Exercise description> Format the stretch from the start of the material through the line containing "cyan square: moved" as a Markdown table with two columns, Row and Entry. Number the rows in Row, put each line in Entry, and leave out blank lines.
★ ★ ★ ★ ★
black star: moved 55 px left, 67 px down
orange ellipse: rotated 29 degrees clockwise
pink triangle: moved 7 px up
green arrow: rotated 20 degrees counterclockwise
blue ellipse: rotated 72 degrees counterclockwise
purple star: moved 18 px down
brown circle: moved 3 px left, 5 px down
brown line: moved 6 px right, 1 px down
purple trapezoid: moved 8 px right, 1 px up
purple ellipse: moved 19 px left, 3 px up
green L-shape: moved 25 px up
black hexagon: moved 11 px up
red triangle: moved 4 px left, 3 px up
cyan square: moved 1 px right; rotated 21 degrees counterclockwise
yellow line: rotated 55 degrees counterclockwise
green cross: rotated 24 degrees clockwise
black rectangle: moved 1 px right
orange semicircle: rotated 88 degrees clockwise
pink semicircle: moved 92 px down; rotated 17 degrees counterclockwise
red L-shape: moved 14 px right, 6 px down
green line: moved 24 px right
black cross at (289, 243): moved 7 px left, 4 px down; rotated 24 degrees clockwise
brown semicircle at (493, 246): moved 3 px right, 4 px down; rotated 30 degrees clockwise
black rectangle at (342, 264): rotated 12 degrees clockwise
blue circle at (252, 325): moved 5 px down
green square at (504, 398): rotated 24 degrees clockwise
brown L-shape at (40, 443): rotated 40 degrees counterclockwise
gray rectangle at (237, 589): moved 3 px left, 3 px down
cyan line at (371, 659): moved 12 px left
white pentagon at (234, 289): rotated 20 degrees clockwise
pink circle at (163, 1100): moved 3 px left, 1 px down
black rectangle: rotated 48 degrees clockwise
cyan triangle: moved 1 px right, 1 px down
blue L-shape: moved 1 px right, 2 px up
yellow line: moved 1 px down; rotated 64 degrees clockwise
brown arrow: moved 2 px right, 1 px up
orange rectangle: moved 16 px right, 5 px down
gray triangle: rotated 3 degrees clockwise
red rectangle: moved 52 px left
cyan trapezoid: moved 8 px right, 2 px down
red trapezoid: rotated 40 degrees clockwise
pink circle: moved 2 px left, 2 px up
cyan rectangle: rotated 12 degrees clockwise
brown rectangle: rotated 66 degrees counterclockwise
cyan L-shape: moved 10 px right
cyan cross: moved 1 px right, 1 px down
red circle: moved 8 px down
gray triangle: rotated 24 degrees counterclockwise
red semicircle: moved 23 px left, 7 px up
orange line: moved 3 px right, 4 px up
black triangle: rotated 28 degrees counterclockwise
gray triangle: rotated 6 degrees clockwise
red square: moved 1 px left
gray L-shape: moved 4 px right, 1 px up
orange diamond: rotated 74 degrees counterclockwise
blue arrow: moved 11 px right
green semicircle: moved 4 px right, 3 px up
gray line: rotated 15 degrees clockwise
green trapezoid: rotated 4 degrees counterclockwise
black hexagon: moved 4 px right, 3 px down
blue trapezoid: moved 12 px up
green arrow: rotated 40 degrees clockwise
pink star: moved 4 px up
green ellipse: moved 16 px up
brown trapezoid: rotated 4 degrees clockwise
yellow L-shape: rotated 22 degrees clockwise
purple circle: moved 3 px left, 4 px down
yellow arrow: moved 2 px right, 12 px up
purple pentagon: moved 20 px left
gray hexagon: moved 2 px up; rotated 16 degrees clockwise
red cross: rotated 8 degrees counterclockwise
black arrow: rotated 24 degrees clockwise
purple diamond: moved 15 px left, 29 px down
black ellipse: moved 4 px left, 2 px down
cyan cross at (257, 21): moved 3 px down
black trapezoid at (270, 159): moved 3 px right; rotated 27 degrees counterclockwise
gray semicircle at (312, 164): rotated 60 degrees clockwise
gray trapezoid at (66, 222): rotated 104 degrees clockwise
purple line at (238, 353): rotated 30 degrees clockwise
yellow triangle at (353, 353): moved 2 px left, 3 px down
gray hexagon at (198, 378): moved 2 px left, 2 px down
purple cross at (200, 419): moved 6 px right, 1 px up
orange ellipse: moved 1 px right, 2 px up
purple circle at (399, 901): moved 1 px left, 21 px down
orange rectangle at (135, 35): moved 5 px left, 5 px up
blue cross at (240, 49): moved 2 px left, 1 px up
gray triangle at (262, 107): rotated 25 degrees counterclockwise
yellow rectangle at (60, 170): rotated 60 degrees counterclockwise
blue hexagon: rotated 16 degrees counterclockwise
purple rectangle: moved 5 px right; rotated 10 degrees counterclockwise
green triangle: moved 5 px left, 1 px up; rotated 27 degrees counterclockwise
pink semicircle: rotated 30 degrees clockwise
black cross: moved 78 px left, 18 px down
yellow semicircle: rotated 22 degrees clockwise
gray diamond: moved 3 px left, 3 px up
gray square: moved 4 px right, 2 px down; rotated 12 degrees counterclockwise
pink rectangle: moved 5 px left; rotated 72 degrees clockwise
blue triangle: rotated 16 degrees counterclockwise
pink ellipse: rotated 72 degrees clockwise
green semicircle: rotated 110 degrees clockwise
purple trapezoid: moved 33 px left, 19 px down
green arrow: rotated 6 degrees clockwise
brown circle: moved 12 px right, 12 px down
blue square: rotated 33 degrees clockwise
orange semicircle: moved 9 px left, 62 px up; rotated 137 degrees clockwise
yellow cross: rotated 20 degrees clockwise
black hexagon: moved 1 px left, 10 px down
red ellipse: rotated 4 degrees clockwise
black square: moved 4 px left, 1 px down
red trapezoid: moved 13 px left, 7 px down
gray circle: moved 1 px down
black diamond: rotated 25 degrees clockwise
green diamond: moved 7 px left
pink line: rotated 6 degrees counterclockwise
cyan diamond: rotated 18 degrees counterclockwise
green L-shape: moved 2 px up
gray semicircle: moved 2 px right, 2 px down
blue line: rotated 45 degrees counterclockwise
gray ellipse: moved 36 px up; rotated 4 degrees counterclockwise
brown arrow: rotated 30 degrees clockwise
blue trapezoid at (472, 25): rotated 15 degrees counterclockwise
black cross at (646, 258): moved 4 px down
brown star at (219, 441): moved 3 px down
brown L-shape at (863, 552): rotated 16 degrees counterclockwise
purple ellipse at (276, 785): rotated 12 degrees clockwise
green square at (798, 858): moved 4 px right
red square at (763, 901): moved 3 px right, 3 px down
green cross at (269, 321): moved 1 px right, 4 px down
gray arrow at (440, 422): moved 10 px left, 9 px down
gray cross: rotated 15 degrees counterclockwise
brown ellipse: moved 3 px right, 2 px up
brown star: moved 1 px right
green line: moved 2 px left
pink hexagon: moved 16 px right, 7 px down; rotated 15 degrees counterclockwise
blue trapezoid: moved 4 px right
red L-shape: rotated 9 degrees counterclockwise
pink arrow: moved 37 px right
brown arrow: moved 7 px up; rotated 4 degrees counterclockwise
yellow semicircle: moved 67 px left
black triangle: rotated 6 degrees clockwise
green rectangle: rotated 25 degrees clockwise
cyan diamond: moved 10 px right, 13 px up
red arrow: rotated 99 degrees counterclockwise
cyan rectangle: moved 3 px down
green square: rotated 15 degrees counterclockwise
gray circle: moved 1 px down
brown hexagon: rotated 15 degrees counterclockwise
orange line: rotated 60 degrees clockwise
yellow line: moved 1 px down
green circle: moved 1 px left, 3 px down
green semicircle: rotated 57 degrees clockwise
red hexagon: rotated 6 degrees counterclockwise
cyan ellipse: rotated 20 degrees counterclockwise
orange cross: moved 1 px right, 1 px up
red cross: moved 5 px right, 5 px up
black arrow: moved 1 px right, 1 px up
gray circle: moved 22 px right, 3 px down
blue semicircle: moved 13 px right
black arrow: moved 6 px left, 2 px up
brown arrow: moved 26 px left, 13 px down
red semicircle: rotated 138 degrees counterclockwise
★ ★ ★ ★ ★
Answer to this exercise>
| Row | Entry |
|---|---|
| 1 | black star: moved 55 px left, 67 px down |
| 2 | orange ellipse: rotated 29 degrees clockwise |
| 3 | pink triangle: moved 7 px up |
| 4 | green arrow: rotated 20 degrees counterclockwise |
| 5 | blue ellipse: rotated 72 degrees counterclockwise |
| 6 | purple star: moved 18 px down |
| 7 | brown circle: moved 3 px left, 5 px down |
| 8 | brown line: moved 6 px right, 1 px down |
| 9 | purple trapezoid: moved 8 px right, 1 px up |
| 10 | purple ellipse: moved 19 px left, 3 px up |
| 11 | green L-shape: moved 25 px up |
| 12 | black hexagon: moved 11 px up |
| 13 | red triangle: moved 4 px left, 3 px up |
| 14 | cyan square: moved 1 px right; rotated 21 degrees counterclockwise |